* [Stored data]:

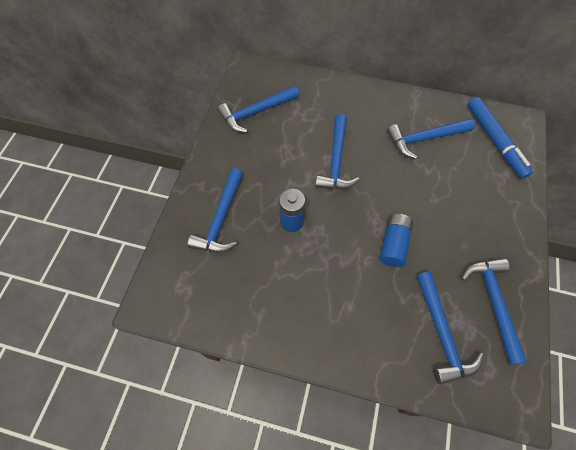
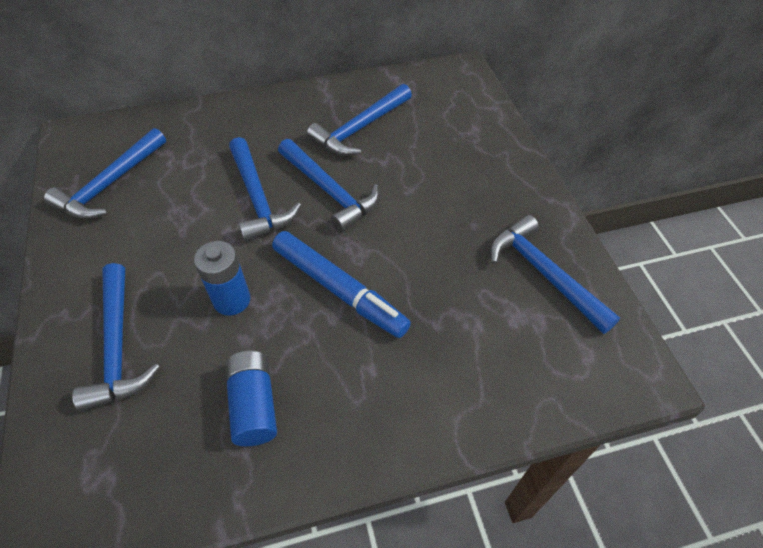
camera: 30 degrees left, 10 degrees down
(393, 244) = (387, 264): blue battery -> blue battery (254, 405)
(441, 333) = (506, 340): blue hammer -> blue hammer (329, 191)
(494, 141) = (443, 100): blue marker -> blue marker (339, 289)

* [Aim of the task]: Quote each line of the listing exactly, but leave the pictures out.

* [Response to the exercise]:
camera: 30 degrees left, 10 degrees down
(393, 244) = (387, 264): blue battery -> blue battery (254, 405)
(441, 333) = (506, 340): blue hammer -> blue hammer (329, 191)
(494, 141) = (443, 100): blue marker -> blue marker (339, 289)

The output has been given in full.